Your task is to write out exactly the lines from the line containing "Point out stroma." through the end of the records, inclusive at both ends.
------
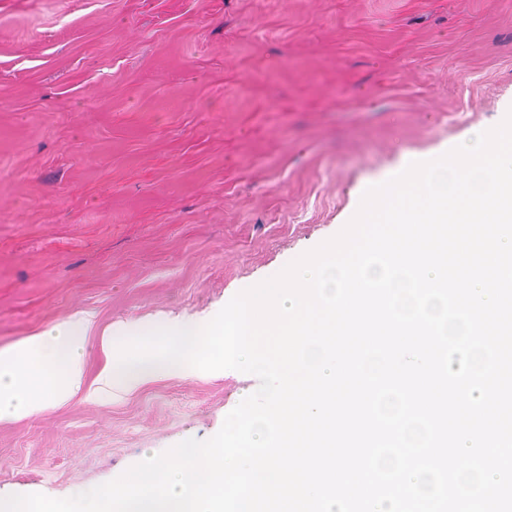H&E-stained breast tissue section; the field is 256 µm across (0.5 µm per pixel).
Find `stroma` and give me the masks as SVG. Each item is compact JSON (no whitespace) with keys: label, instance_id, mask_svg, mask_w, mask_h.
I'll use <instances>...</instances> for the list:
<instances>
[{"label":"stroma","instance_id":"35a3bbf8","mask_svg":"<svg viewBox=\"0 0 512 512\" xmlns=\"http://www.w3.org/2000/svg\"><path fill=\"white\" fill-rule=\"evenodd\" d=\"M512 109V0H0V351L83 314L214 317L363 192ZM256 376L160 373L0 422V498H67L189 438Z\"/></svg>","mask_w":512,"mask_h":512}]
</instances>
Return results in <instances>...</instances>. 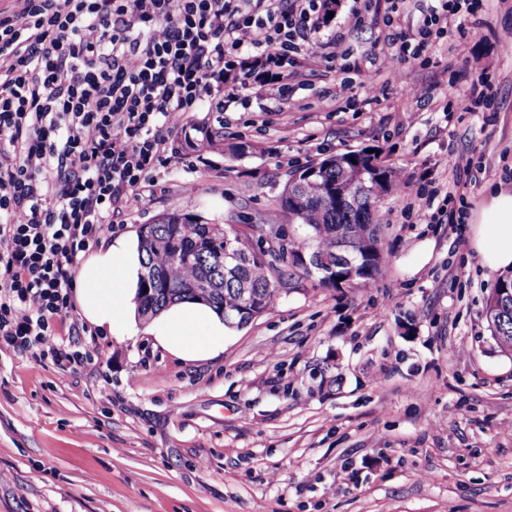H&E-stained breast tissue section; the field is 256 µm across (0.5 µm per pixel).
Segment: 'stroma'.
I'll list each match as a JSON object with an SVG mask.
<instances>
[{
    "label": "stroma",
    "mask_w": 512,
    "mask_h": 512,
    "mask_svg": "<svg viewBox=\"0 0 512 512\" xmlns=\"http://www.w3.org/2000/svg\"><path fill=\"white\" fill-rule=\"evenodd\" d=\"M429 4L404 0L390 26L387 0H369L359 24L353 0H336L318 28L342 41L289 69L287 102L228 96L223 115L184 113L186 131L222 127L223 145H182L126 192L112 229L134 237L176 210L247 234L273 215L288 234L275 209L292 171L374 149L401 170L381 202L380 279L336 290L294 278L207 361L142 331L111 340L77 307L57 330L95 349L77 370L0 345V512H512V355L484 316L494 274L470 224L409 213L428 201L470 215L512 189V0H484L462 36L391 76L394 35ZM362 69L379 98L359 88ZM478 83L486 106L456 110ZM239 141L255 152L234 156ZM458 153L470 173L449 169Z\"/></svg>",
    "instance_id": "1"
}]
</instances>
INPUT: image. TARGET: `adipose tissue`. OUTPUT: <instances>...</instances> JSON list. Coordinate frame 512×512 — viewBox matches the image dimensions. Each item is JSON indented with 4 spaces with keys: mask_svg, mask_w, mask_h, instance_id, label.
Instances as JSON below:
<instances>
[{
    "mask_svg": "<svg viewBox=\"0 0 512 512\" xmlns=\"http://www.w3.org/2000/svg\"><path fill=\"white\" fill-rule=\"evenodd\" d=\"M472 246L486 268L512 269V192H493L476 209ZM140 269L137 244L119 236L107 249L89 256L77 273L75 296L83 316L119 342L137 331L135 297ZM149 331L168 353L185 361H201L223 353L227 327L210 306L184 302L163 311Z\"/></svg>",
    "mask_w": 512,
    "mask_h": 512,
    "instance_id": "adipose-tissue-1",
    "label": "adipose tissue"
}]
</instances>
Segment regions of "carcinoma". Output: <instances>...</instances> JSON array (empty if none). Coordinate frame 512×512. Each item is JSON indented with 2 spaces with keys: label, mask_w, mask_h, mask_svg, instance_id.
Here are the masks:
<instances>
[{
  "label": "carcinoma",
  "mask_w": 512,
  "mask_h": 512,
  "mask_svg": "<svg viewBox=\"0 0 512 512\" xmlns=\"http://www.w3.org/2000/svg\"><path fill=\"white\" fill-rule=\"evenodd\" d=\"M345 167L311 166L289 176L279 194V211L306 228L303 236L288 238L282 266L275 267L266 252L239 234L177 211L160 215L138 235L141 270H151L156 282L139 278L137 313L149 321L167 306L183 300L206 302L224 311L228 327L239 328L273 307L293 271L315 279L323 287H369L383 273L380 256L381 200L399 185L396 167L378 155L347 152ZM362 170L354 181L344 169ZM238 254L233 270L224 266V248ZM315 257L305 266L302 257ZM354 268L346 267L347 260ZM350 276L340 284L336 275ZM207 279L211 287L197 294L192 284ZM494 292L485 302V318L500 352L512 354V271L497 274Z\"/></svg>",
  "instance_id": "obj_1"
}]
</instances>
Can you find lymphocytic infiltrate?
I'll return each mask as SVG.
<instances>
[{"label": "lymphocytic infiltrate", "instance_id": "f902f5d3", "mask_svg": "<svg viewBox=\"0 0 512 512\" xmlns=\"http://www.w3.org/2000/svg\"><path fill=\"white\" fill-rule=\"evenodd\" d=\"M0 12V345L41 348L63 367L94 357L53 341L73 269L110 233L126 190L175 150L180 119L243 54L288 70L326 57L311 26L323 0H16ZM473 0H436L387 63L413 57L473 14Z\"/></svg>", "mask_w": 512, "mask_h": 512}]
</instances>
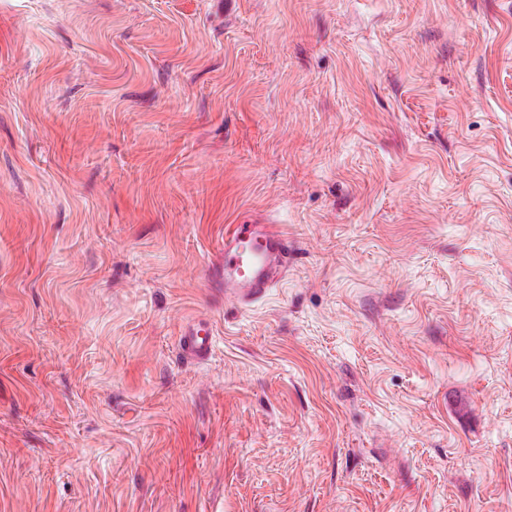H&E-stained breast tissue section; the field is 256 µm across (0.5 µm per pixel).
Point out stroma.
<instances>
[{"instance_id": "obj_1", "label": "stroma", "mask_w": 512, "mask_h": 512, "mask_svg": "<svg viewBox=\"0 0 512 512\" xmlns=\"http://www.w3.org/2000/svg\"><path fill=\"white\" fill-rule=\"evenodd\" d=\"M0 512H512V0H0ZM224 299L249 306L288 269V236L275 224H230L224 230ZM215 332L212 323L207 319H199L180 339V352L190 361H203L209 357Z\"/></svg>"}]
</instances>
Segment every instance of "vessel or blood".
Here are the masks:
<instances>
[{"label": "vessel or blood", "instance_id": "obj_1", "mask_svg": "<svg viewBox=\"0 0 512 512\" xmlns=\"http://www.w3.org/2000/svg\"><path fill=\"white\" fill-rule=\"evenodd\" d=\"M288 237L274 224H231L224 230V296L248 306L265 296L288 269ZM215 332L209 320H198L180 339L182 356L209 357Z\"/></svg>", "mask_w": 512, "mask_h": 512}]
</instances>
------
**RIGHT ANSWER:**
Point out stroma.
<instances>
[{"instance_id": "obj_1", "label": "stroma", "mask_w": 512, "mask_h": 512, "mask_svg": "<svg viewBox=\"0 0 512 512\" xmlns=\"http://www.w3.org/2000/svg\"><path fill=\"white\" fill-rule=\"evenodd\" d=\"M0 512H512V0H0ZM224 299L249 306L288 269V236L275 224H230L224 230ZM215 332L212 323L207 319H199L180 339V352L190 361H203L209 357Z\"/></svg>"}]
</instances>
Segment every instance of "vessel or blood".
Here are the masks:
<instances>
[{"label": "vessel or blood", "instance_id": "obj_1", "mask_svg": "<svg viewBox=\"0 0 512 512\" xmlns=\"http://www.w3.org/2000/svg\"><path fill=\"white\" fill-rule=\"evenodd\" d=\"M288 237L274 224H231L224 230V296L248 306L265 296L288 269ZM215 332L209 320H198L180 339L182 356L209 357Z\"/></svg>", "mask_w": 512, "mask_h": 512}]
</instances>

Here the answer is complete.